[START Supplied data]

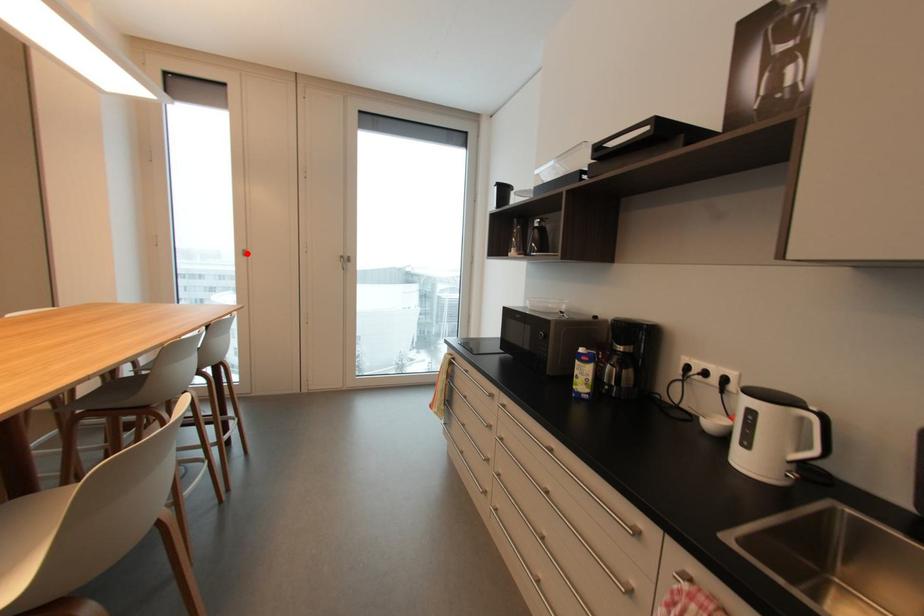
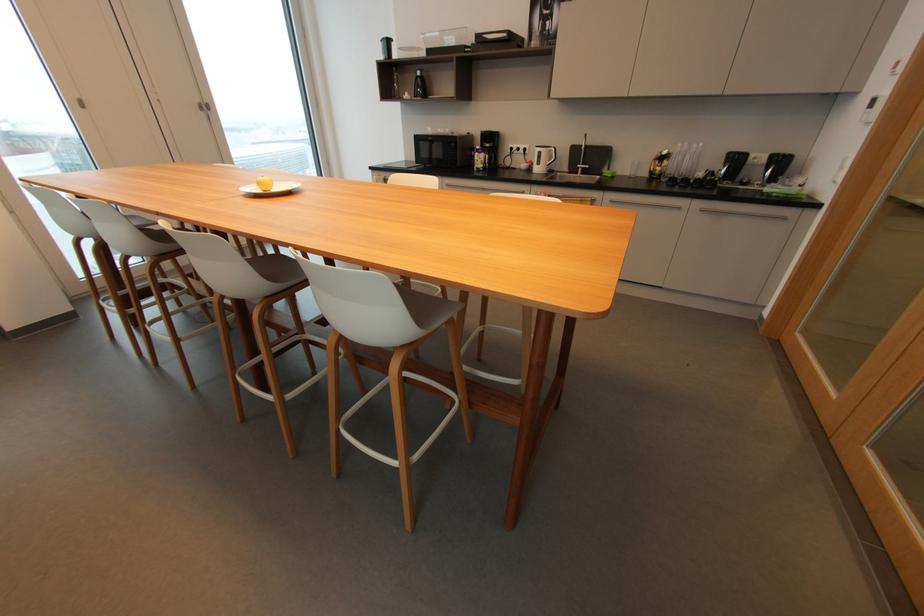
Question: I am providing you with two images of the same scene from different viewpoints. A red point is marked on the first image. Can you still see the location of the red point in image 2?

Choices:
 (A) Yes
 (B) No

Answer: (A)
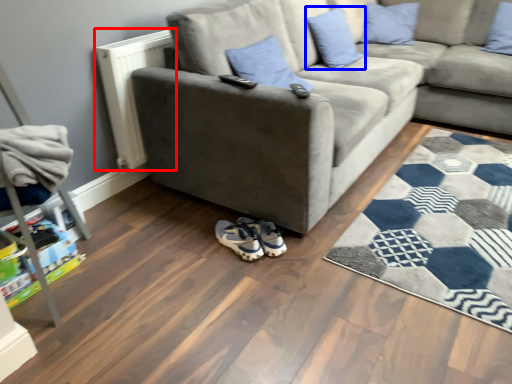
Question: Which object is closer to the camera taking this photo, radiator (highlighted by a red box) or pillow (highlighted by a blue box)?

Choices:
 (A) radiator
 (B) pillow

Answer: (A)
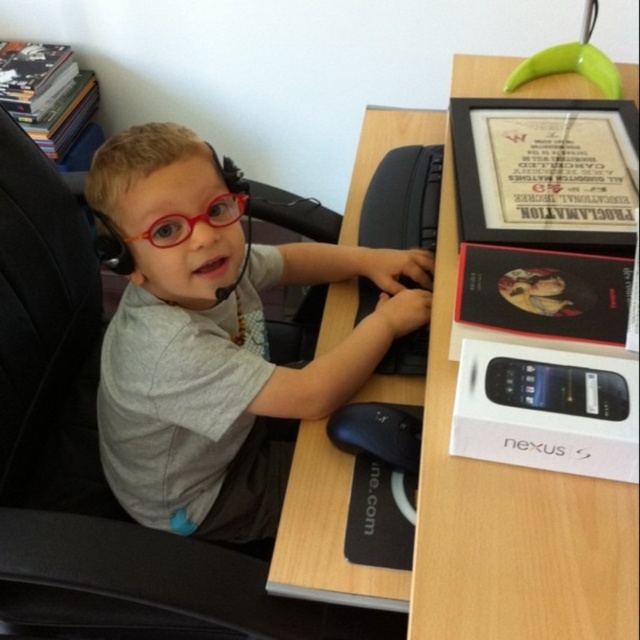
Question: Which object appears closest to the camera in this image?

Choices:
 (A) matte gray shirt at center
 (B) black textured keyboard at center
 (C) wooden at center
 (D) red plastic glasses at center

Answer: (C)

Question: Which point is closer to the camera?

Choices:
 (A) black textured keyboard at center
 (B) wooden at center
 (C) matte gray shirt at center
 (D) red plastic glasses at center

Answer: (B)

Question: Can you confirm if wooden at center is bigger than black textured keyboard at center?

Choices:
 (A) yes
 (B) no

Answer: (A)

Question: Can you confirm if matte gray shirt at center is smaller than black textured keyboard at center?

Choices:
 (A) yes
 (B) no

Answer: (B)

Question: Which point is closer to the camera?

Choices:
 (A) (337, 294)
 (B) (228, 424)

Answer: (B)

Question: Is wooden at center to the left of black textured keyboard at center from the viewer's perspective?

Choices:
 (A) no
 (B) yes

Answer: (A)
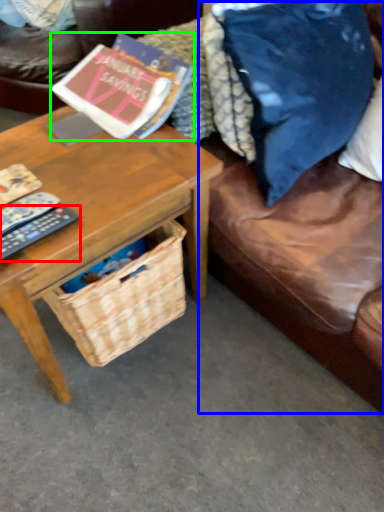
Question: Considering the real-world distances, which object is closest to remote control (highlighted by a red box)? couch (highlighted by a blue box) or book (highlighted by a green box).

Choices:
 (A) couch
 (B) book

Answer: (B)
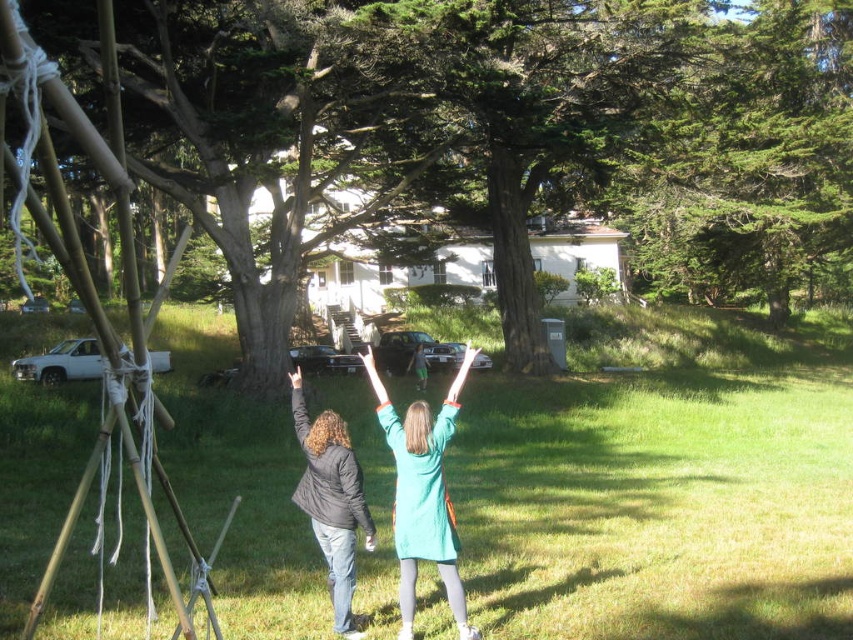
Question: Estimate the real-world distances between objects in this image. Which object is closer to the green matte dress at center?

Choices:
 (A) matte black jacket at center
 (B) green grass at center
 (C) green leafy tree at center

Answer: (A)

Question: Is green grass at center behind green leafy tree at center?

Choices:
 (A) yes
 (B) no

Answer: (B)

Question: Is green grass at center below green leafy tree at center?

Choices:
 (A) no
 (B) yes

Answer: (B)

Question: Which of the following is the closest to the observer?

Choices:
 (A) (460, 616)
 (B) (431, 132)

Answer: (A)

Question: Which point is closer to the camera?

Choices:
 (A) matte black jacket at center
 (B) green matte dress at center

Answer: (B)

Question: Is green matte dress at center closer to the viewer compared to matte black jacket at center?

Choices:
 (A) yes
 (B) no

Answer: (A)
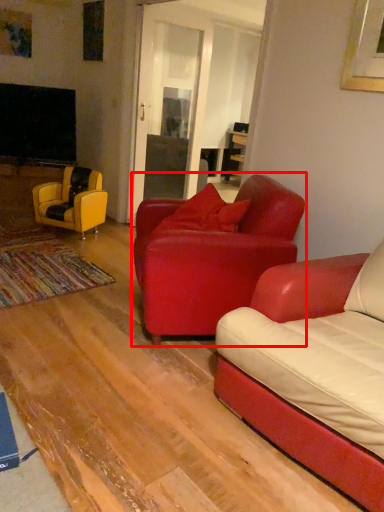
Question: Where is chair (annotated by the red box) located in relation to chair in the image?

Choices:
 (A) right
 (B) left

Answer: (A)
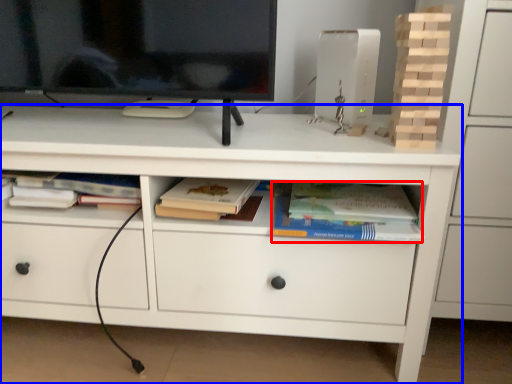
Question: Which of the following is the farthest to the observer, paperback book (highlighted by a red box) or chest of drawers (highlighted by a blue box)?

Choices:
 (A) paperback book
 (B) chest of drawers

Answer: (A)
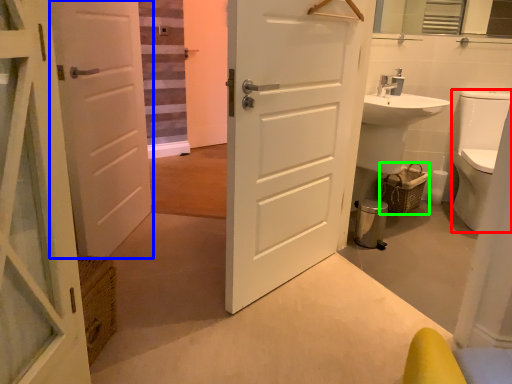
Question: Which is nearer to the toilet bowl (highlighted by a red box)? door (highlighted by a blue box) or basket (highlighted by a green box).

Choices:
 (A) door
 (B) basket

Answer: (B)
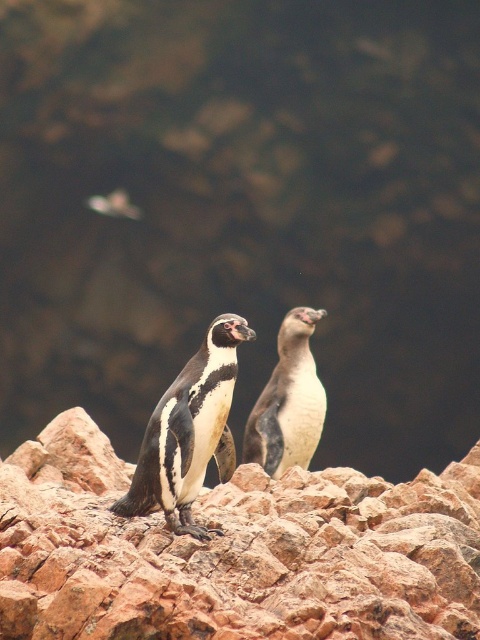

[END Supplied data]

» Written instruction
Extract each line of the listing above that contains the string "this".

» Expected answer
Question: Which object is closer to the camera taking this photo, radiator (highlighted by a red box) or pillow (highlighted by a blue box)?
Question: Which object appears closest to the camera in this image?
Question: Estimate the real-world distances between objects in this image. Which object is closer to the green matte dress at center?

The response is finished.